[Collected data entries]
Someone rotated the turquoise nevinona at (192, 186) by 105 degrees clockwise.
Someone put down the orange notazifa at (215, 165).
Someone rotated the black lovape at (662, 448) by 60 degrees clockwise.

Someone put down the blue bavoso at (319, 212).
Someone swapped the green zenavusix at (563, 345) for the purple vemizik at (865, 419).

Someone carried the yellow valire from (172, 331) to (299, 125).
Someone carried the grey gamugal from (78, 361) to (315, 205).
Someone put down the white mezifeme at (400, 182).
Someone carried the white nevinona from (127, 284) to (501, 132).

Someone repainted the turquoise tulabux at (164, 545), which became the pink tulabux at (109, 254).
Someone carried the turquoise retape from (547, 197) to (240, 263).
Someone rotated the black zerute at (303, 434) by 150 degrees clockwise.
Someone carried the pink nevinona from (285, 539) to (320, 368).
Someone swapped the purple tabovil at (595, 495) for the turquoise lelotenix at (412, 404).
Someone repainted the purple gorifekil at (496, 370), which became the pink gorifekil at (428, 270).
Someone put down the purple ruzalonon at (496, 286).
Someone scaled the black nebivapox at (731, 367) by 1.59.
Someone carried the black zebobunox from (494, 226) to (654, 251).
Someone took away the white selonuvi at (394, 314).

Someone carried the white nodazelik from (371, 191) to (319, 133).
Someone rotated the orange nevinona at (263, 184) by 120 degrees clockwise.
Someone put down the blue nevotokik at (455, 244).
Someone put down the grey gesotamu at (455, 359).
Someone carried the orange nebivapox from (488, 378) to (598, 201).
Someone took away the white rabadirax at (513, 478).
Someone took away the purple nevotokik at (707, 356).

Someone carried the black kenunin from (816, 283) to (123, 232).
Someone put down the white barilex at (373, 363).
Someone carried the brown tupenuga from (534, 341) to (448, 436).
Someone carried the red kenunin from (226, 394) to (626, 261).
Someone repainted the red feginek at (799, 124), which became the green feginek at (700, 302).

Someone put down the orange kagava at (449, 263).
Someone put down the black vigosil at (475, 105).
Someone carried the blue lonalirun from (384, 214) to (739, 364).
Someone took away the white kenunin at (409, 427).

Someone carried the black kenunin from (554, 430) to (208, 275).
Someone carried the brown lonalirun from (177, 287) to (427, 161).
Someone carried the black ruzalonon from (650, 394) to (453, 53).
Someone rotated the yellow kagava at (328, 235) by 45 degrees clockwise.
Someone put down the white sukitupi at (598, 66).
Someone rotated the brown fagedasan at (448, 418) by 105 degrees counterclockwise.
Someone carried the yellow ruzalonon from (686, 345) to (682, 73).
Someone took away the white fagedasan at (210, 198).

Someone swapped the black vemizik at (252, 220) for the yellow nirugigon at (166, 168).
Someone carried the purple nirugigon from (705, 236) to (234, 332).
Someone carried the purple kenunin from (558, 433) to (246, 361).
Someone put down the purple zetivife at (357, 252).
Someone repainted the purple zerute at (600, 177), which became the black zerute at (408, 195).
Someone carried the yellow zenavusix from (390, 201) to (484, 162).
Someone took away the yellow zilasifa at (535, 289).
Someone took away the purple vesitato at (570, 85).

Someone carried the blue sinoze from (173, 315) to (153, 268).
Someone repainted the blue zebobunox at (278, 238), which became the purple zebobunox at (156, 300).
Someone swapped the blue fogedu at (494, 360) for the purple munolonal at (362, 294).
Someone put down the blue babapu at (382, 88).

> [Problem details] Your answer must be the data above, copied exactly from its first line through the line containing "Someone put down the orange notazifa", and nothing more.

> [Output of the exercise]
Someone rotated the turquoise nevinona at (192, 186) by 105 degrees clockwise.
Someone put down the orange notazifa at (215, 165).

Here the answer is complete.